[REQUIRED ACTION] The full listing below must be printed exactly, word for word.

[SUPPLIED DATA]
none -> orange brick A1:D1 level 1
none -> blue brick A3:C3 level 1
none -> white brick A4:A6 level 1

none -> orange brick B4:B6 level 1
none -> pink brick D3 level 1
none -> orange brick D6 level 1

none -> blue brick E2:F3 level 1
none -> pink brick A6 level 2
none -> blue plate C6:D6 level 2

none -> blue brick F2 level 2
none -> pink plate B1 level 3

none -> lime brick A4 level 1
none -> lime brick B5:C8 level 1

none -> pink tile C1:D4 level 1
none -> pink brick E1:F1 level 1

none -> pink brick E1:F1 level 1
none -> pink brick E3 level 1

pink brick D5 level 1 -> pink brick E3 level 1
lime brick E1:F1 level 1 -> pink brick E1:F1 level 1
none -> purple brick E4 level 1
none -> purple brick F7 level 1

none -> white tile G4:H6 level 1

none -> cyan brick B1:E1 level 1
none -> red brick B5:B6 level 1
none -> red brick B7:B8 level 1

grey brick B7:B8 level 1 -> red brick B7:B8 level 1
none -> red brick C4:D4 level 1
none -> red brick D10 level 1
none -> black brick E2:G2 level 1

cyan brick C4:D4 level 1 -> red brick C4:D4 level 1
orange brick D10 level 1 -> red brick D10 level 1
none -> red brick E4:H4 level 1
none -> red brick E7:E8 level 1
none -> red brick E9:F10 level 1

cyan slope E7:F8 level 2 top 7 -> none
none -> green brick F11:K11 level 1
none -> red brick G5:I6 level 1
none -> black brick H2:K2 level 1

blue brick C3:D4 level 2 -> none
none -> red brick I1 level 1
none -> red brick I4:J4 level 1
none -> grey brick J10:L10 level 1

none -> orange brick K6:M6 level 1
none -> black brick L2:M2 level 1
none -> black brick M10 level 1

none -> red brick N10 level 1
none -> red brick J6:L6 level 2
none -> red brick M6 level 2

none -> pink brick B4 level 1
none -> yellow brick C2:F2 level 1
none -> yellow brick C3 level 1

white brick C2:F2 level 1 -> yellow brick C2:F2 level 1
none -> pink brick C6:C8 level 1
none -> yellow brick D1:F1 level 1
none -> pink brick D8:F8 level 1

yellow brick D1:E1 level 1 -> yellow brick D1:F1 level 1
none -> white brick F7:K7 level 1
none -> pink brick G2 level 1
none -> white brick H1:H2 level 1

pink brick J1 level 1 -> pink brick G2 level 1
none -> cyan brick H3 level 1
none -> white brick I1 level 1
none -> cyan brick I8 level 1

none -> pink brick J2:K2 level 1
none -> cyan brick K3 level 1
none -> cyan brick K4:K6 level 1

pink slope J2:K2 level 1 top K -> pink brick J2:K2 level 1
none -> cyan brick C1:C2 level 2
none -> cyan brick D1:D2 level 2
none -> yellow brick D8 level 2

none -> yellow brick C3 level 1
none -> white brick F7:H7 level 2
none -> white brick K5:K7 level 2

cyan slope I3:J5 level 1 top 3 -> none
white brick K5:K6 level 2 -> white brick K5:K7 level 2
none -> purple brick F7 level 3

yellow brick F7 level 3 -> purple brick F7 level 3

[SOLVED PROBLEM]
none -> orange brick A1:D1 level 1
none -> blue brick A3:C3 level 1
none -> white brick A4:A6 level 1

none -> orange brick B4:B6 level 1
none -> pink brick D3 level 1
none -> orange brick D6 level 1

none -> blue brick E2:F3 level 1
none -> pink brick A6 level 2
none -> blue plate C6:D6 level 2

none -> blue brick F2 level 2
none -> pink plate B1 level 3

none -> lime brick A4 level 1
none -> lime brick B5:C8 level 1

none -> pink tile C1:D4 level 1
none -> pink brick E1:F1 level 1

none -> pink brick E1:F1 level 1
none -> pink brick E3 level 1

pink brick D5 level 1 -> pink brick E3 level 1
lime brick E1:F1 level 1 -> pink brick E1:F1 level 1
none -> purple brick E4 level 1
none -> purple brick F7 level 1

none -> white tile G4:H6 level 1

none -> cyan brick B1:E1 level 1
none -> red brick B5:B6 level 1
none -> red brick B7:B8 level 1

grey brick B7:B8 level 1 -> red brick B7:B8 level 1
none -> red brick C4:D4 level 1
none -> red brick D10 level 1
none -> black brick E2:G2 level 1

cyan brick C4:D4 level 1 -> red brick C4:D4 level 1
orange brick D10 level 1 -> red brick D10 level 1
none -> red brick E4:H4 level 1
none -> red brick E7:E8 level 1
none -> red brick E9:F10 level 1

cyan slope E7:F8 level 2 top 7 -> none
none -> green brick F11:K11 level 1
none -> red brick G5:I6 level 1
none -> black brick H2:K2 level 1

blue brick C3:D4 level 2 -> none
none -> red brick I1 level 1
none -> red brick I4:J4 level 1
none -> grey brick J10:L10 level 1

none -> orange brick K6:M6 level 1
none -> black brick L2:M2 level 1
none -> black brick M10 level 1

none -> red brick N10 level 1
none -> red brick J6:L6 level 2
none -> red brick M6 level 2

none -> pink brick B4 level 1
none -> yellow brick C2:F2 level 1
none -> yellow brick C3 level 1

white brick C2:F2 level 1 -> yellow brick C2:F2 level 1
none -> pink brick C6:C8 level 1
none -> yellow brick D1:F1 level 1
none -> pink brick D8:F8 level 1

yellow brick D1:E1 level 1 -> yellow brick D1:F1 level 1
none -> white brick F7:K7 level 1
none -> pink brick G2 level 1
none -> white brick H1:H2 level 1

pink brick J1 level 1 -> pink brick G2 level 1
none -> cyan brick H3 level 1
none -> white brick I1 level 1
none -> cyan brick I8 level 1

none -> pink brick J2:K2 level 1
none -> cyan brick K3 level 1
none -> cyan brick K4:K6 level 1

pink slope J2:K2 level 1 top K -> pink brick J2:K2 level 1
none -> cyan brick C1:C2 level 2
none -> cyan brick D1:D2 level 2
none -> yellow brick D8 level 2

none -> yellow brick C3 level 1
none -> white brick F7:H7 level 2
none -> white brick K5:K7 level 2

cyan slope I3:J5 level 1 top 3 -> none
white brick K5:K6 level 2 -> white brick K5:K7 level 2
none -> purple brick F7 level 3

yellow brick F7 level 3 -> purple brick F7 level 3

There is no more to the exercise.